◆ REQUIRED ACTION
Transcribe precisely, and only, the lines beginning at the line containing "appareil photo/rose (340,516,414,580)" and ending at the final line of the material below.

◆ DATA TO EXAMINE
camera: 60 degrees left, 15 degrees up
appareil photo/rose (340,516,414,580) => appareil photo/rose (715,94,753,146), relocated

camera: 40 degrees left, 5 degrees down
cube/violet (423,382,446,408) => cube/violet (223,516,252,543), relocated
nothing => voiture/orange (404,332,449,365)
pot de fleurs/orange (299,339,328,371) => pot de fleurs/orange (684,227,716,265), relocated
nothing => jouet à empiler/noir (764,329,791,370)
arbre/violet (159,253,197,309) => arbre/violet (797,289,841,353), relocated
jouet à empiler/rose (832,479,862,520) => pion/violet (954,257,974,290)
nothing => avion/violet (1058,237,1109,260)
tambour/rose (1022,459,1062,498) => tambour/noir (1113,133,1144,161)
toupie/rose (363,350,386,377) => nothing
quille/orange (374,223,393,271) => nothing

◆ WRITTEN SOLUTION
appareil photo/rose (340,516,414,580) => appareil photo/rose (715,94,753,146), relocated

camera: 40 degrees left, 5 degrees down
cube/violet (423,382,446,408) => cube/violet (223,516,252,543), relocated
nothing => voiture/orange (404,332,449,365)
pot de fleurs/orange (299,339,328,371) => pot de fleurs/orange (684,227,716,265), relocated
nothing => jouet à empiler/noir (764,329,791,370)
arbre/violet (159,253,197,309) => arbre/violet (797,289,841,353), relocated
jouet à empiler/rose (832,479,862,520) => pion/violet (954,257,974,290)
nothing => avion/violet (1058,237,1109,260)
tambour/rose (1022,459,1062,498) => tambour/noir (1113,133,1144,161)
toupie/rose (363,350,386,377) => nothing
quille/orange (374,223,393,271) => nothing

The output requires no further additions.